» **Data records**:
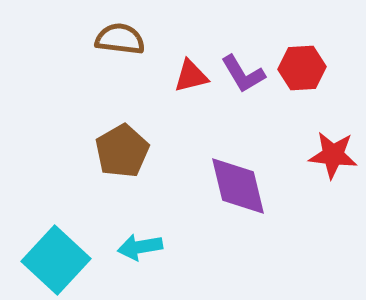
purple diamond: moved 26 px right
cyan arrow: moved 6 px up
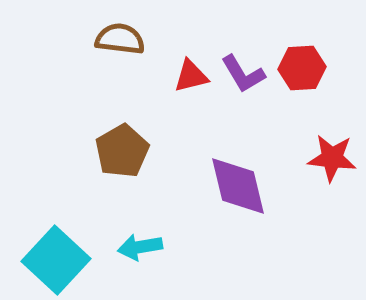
red star: moved 1 px left, 3 px down
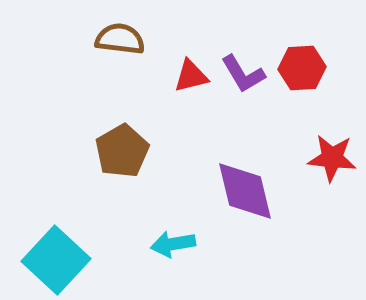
purple diamond: moved 7 px right, 5 px down
cyan arrow: moved 33 px right, 3 px up
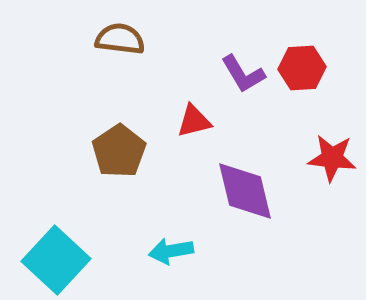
red triangle: moved 3 px right, 45 px down
brown pentagon: moved 3 px left; rotated 4 degrees counterclockwise
cyan arrow: moved 2 px left, 7 px down
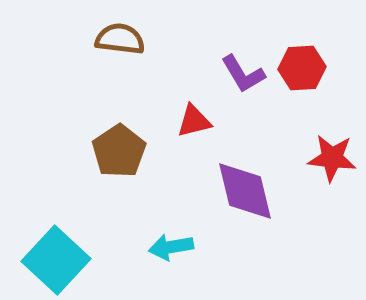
cyan arrow: moved 4 px up
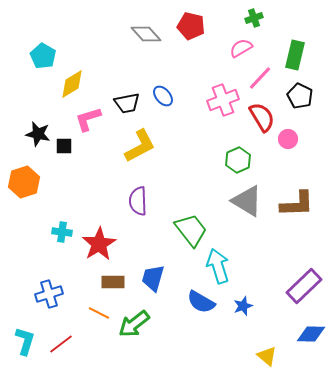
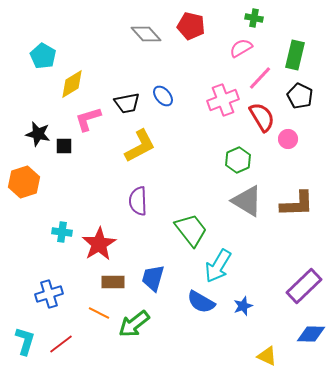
green cross: rotated 30 degrees clockwise
cyan arrow: rotated 132 degrees counterclockwise
yellow triangle: rotated 15 degrees counterclockwise
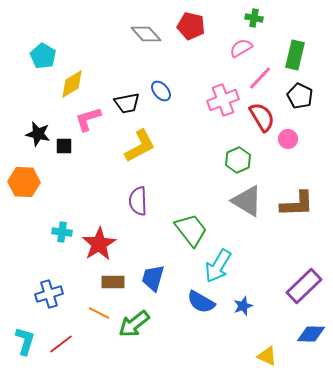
blue ellipse: moved 2 px left, 5 px up
orange hexagon: rotated 20 degrees clockwise
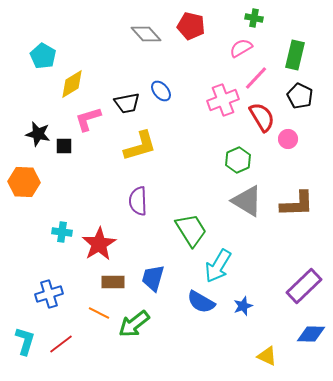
pink line: moved 4 px left
yellow L-shape: rotated 12 degrees clockwise
green trapezoid: rotated 6 degrees clockwise
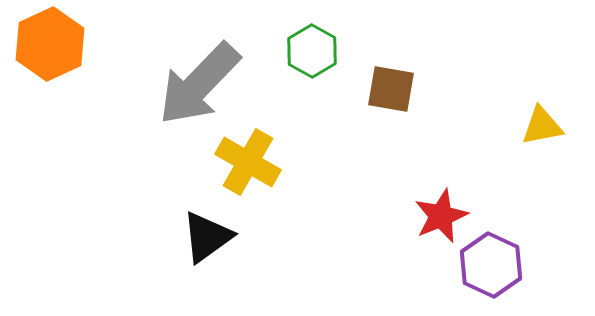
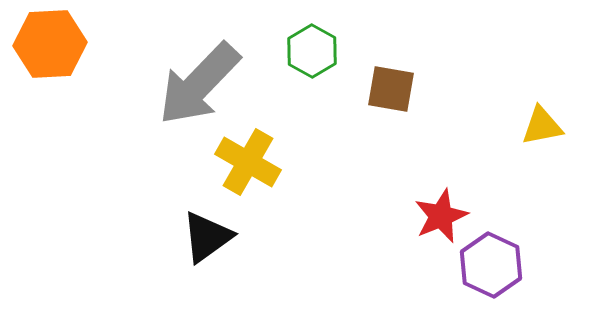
orange hexagon: rotated 22 degrees clockwise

» **PROBLEM TO WORK ON**:
Rewrite the entries above, putting "teal arrow" wherever "cyan arrow" appears and changing nothing else. Leave out the picture lines.

» **ANSWER BELOW**:
purple diamond: moved 26 px right
teal arrow: moved 6 px up
red star: moved 1 px left, 3 px down
purple diamond: moved 7 px right, 5 px down
teal arrow: moved 33 px right, 3 px up
red triangle: moved 3 px right, 45 px down
brown pentagon: moved 3 px left; rotated 4 degrees counterclockwise
teal arrow: moved 2 px left, 7 px down
teal arrow: moved 4 px up
green cross: rotated 30 degrees clockwise
teal arrow: rotated 132 degrees counterclockwise
yellow triangle: rotated 15 degrees counterclockwise
blue ellipse: moved 2 px left, 5 px up
orange hexagon: rotated 20 degrees clockwise
pink line: moved 4 px left
yellow L-shape: rotated 12 degrees clockwise
green trapezoid: rotated 6 degrees clockwise
orange hexagon: rotated 22 degrees clockwise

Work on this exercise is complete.